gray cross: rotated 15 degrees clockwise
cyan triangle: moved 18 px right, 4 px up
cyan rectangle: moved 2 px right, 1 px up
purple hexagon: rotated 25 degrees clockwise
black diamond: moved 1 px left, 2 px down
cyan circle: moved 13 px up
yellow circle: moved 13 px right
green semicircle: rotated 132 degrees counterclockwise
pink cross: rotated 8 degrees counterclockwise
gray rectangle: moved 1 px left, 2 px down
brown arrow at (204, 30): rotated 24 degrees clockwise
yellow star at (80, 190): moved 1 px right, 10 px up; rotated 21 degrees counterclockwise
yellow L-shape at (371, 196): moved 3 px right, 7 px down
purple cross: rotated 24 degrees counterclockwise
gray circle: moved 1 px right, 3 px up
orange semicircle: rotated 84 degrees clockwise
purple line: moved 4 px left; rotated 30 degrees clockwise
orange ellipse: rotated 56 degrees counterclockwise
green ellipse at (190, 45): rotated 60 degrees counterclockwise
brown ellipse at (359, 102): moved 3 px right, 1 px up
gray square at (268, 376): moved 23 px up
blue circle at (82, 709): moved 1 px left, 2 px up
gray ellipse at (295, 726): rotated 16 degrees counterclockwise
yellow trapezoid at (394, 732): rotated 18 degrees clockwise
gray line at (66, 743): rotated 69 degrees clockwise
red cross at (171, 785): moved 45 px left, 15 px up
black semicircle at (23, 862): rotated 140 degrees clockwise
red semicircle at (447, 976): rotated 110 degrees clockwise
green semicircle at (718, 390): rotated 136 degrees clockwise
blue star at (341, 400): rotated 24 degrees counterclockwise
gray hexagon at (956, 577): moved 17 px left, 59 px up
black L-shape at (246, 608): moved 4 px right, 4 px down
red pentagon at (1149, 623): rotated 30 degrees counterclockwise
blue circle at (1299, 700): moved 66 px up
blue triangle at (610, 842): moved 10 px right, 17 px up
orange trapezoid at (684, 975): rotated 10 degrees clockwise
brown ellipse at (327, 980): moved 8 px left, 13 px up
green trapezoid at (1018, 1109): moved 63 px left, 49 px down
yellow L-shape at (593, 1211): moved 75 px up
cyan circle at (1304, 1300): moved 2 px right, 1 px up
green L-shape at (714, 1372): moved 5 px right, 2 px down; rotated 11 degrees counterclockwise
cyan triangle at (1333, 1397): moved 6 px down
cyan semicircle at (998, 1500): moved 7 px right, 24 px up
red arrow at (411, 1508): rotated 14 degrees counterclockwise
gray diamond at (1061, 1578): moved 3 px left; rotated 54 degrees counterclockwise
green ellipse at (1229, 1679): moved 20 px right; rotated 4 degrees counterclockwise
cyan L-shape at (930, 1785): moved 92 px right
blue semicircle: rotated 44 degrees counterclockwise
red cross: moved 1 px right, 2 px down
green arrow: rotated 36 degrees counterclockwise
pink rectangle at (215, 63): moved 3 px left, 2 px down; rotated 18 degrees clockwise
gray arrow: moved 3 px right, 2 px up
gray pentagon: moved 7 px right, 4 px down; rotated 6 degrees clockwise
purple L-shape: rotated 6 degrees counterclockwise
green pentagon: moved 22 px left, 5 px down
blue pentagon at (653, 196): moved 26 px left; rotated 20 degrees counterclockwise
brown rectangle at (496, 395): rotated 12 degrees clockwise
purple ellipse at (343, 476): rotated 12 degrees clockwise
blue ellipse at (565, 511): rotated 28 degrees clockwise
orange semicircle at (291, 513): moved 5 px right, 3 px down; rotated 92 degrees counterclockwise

**WHAT TO WORK ON**
Turn all the items above into a numbered list, leaving out any blank lines.

**FINISHED TASK**
1. gray cross: rotated 15 degrees clockwise
2. cyan triangle: moved 18 px right, 4 px up
3. cyan rectangle: moved 2 px right, 1 px up
4. purple hexagon: rotated 25 degrees clockwise
5. black diamond: moved 1 px left, 2 px down
6. cyan circle: moved 13 px up
7. yellow circle: moved 13 px right
8. green semicircle: rotated 132 degrees counterclockwise
9. pink cross: rotated 8 degrees counterclockwise
10. gray rectangle: moved 1 px left, 2 px down
11. brown arrow at (204, 30): rotated 24 degrees clockwise
12. yellow star at (80, 190): moved 1 px right, 10 px up; rotated 21 degrees counterclockwise
13. yellow L-shape at (371, 196): moved 3 px right, 7 px down
14. purple cross: rotated 24 degrees counterclockwise
15. gray circle: moved 1 px right, 3 px up
16. orange semicircle: rotated 84 degrees clockwise
17. purple line: moved 4 px left; rotated 30 degrees clockwise
18. orange ellipse: rotated 56 degrees counterclockwise
19. green ellipse at (190, 45): rotated 60 degrees counterclockwise
20. brown ellipse at (359, 102): moved 3 px right, 1 px up
21. gray square at (268, 376): moved 23 px up
22. blue circle at (82, 709): moved 1 px left, 2 px up
23. gray ellipse at (295, 726): rotated 16 degrees counterclockwise
24. yellow trapezoid at (394, 732): rotated 18 degrees clockwise
25. gray line at (66, 743): rotated 69 degrees clockwise
26. red cross at (171, 785): moved 45 px left, 15 px up
27. black semicircle at (23, 862): rotated 140 degrees clockwise
28. red semicircle at (447, 976): rotated 110 degrees clockwise
29. green semicircle at (718, 390): rotated 136 degrees clockwise
30. blue star at (341, 400): rotated 24 degrees counterclockwise
31. gray hexagon at (956, 577): moved 17 px left, 59 px up
32. black L-shape at (246, 608): moved 4 px right, 4 px down
33. red pentagon at (1149, 623): rotated 30 degrees counterclockwise
34. blue circle at (1299, 700): moved 66 px up
35. blue triangle at (610, 842): moved 10 px right, 17 px up
36. orange trapezoid at (684, 975): rotated 10 degrees clockwise
37. brown ellipse at (327, 980): moved 8 px left, 13 px up
38. green trapezoid at (1018, 1109): moved 63 px left, 49 px down
39. yellow L-shape at (593, 1211): moved 75 px up
40. cyan circle at (1304, 1300): moved 2 px right, 1 px up
41. green L-shape at (714, 1372): moved 5 px right, 2 px down; rotated 11 degrees counterclockwise
42. cyan triangle at (1333, 1397): moved 6 px down
43. cyan semicircle at (998, 1500): moved 7 px right, 24 px up
44. red arrow at (411, 1508): rotated 14 degrees counterclockwise
45. gray diamond at (1061, 1578): moved 3 px left; rotated 54 degrees counterclockwise
46. green ellipse at (1229, 1679): moved 20 px right; rotated 4 degrees counterclockwise
47. cyan L-shape at (930, 1785): moved 92 px right
48. blue semicircle: rotated 44 degrees counterclockwise
49. red cross: moved 1 px right, 2 px down
50. green arrow: rotated 36 degrees counterclockwise
51. pink rectangle at (215, 63): moved 3 px left, 2 px down; rotated 18 degrees clockwise
52. gray arrow: moved 3 px right, 2 px up
53. gray pentagon: moved 7 px right, 4 px down; rotated 6 degrees clockwise
54. purple L-shape: rotated 6 degrees counterclockwise
55. green pentagon: moved 22 px left, 5 px down
56. blue pentagon at (653, 196): moved 26 px left; rotated 20 degrees counterclockwise
57. brown rectangle at (496, 395): rotated 12 degrees clockwise
58. purple ellipse at (343, 476): rotated 12 degrees clockwise
59. blue ellipse at (565, 511): rotated 28 degrees clockwise
60. orange semicircle at (291, 513): moved 5 px right, 3 px down; rotated 92 degrees counterclockwise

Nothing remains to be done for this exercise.